■ YOUR OBJECTIVE
When a line in the entries contains the word "green", copy that line in full.

Records drawn from a dataset:
+ + + +

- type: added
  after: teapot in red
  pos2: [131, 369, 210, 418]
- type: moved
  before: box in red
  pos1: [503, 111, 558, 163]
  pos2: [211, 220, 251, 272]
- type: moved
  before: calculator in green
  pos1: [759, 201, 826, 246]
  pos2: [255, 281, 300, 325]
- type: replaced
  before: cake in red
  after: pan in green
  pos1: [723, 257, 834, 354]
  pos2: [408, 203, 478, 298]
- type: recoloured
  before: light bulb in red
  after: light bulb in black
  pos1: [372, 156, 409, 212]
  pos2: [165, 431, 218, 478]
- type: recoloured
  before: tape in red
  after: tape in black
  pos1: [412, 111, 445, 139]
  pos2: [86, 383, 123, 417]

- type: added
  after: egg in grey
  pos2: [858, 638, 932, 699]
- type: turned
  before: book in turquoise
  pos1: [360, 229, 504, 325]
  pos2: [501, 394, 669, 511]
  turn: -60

+ + + +

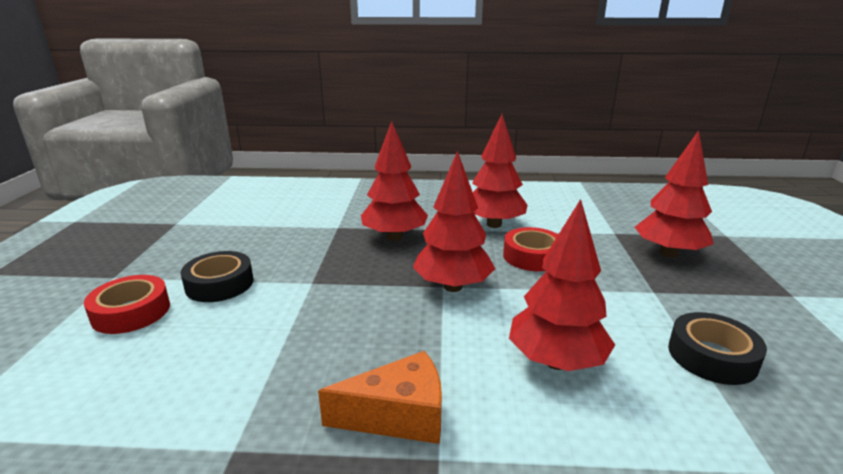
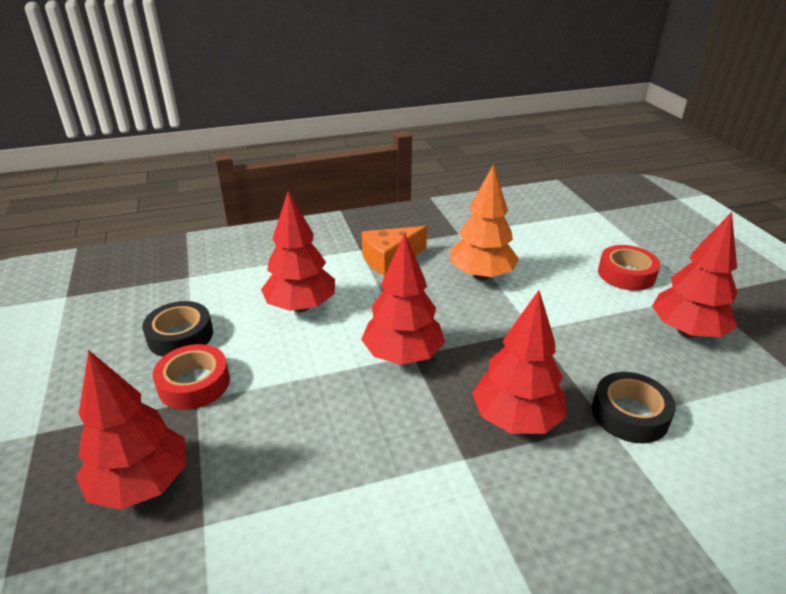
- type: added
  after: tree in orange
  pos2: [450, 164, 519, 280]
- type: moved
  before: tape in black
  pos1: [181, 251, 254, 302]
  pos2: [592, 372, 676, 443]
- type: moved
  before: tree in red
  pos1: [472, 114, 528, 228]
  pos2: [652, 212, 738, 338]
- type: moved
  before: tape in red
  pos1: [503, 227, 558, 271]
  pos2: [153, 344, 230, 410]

+ + + +

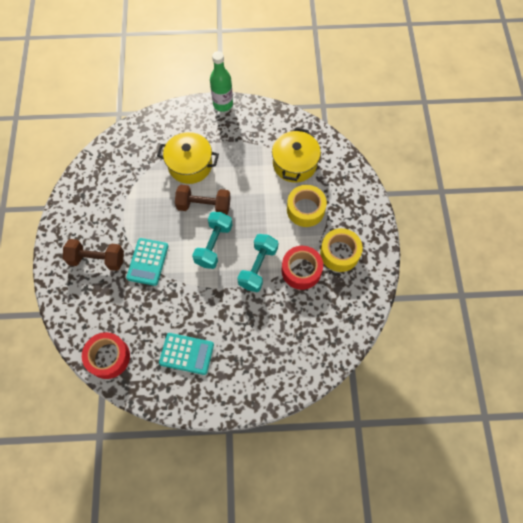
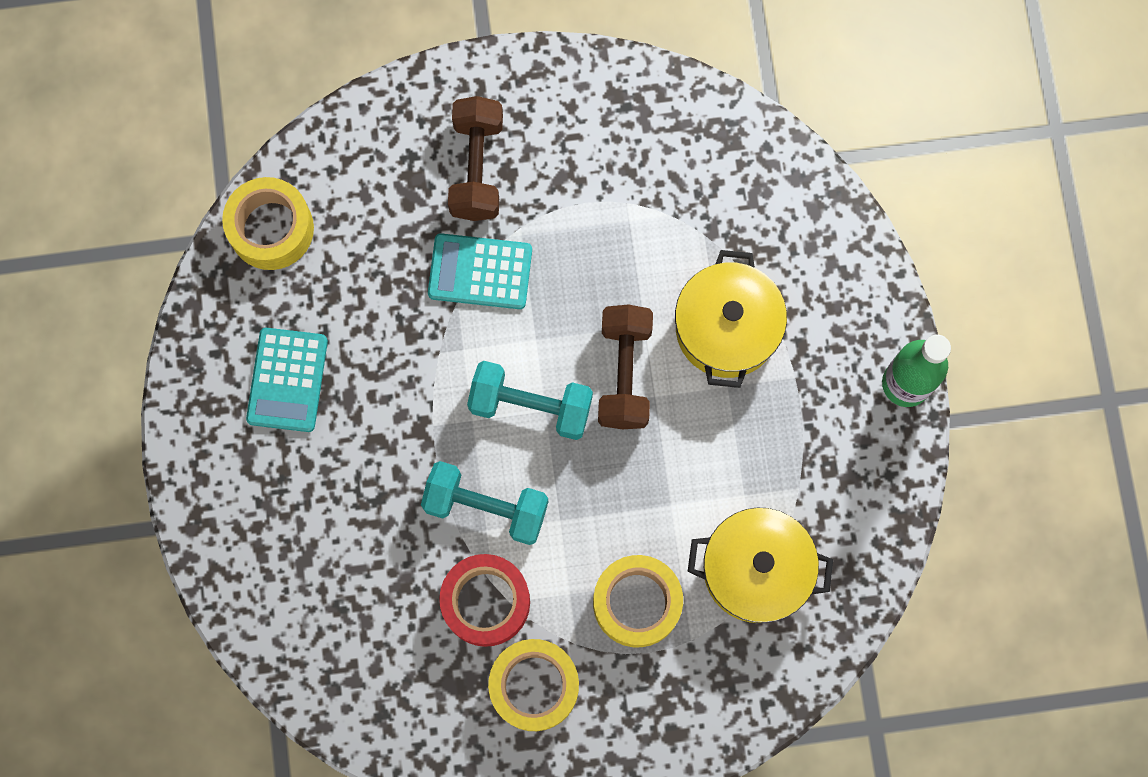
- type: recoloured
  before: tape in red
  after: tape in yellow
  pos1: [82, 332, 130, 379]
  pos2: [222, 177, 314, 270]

+ + + +

■ ANSWER FOR THE TASK
  before: calculator in green
  after: pan in green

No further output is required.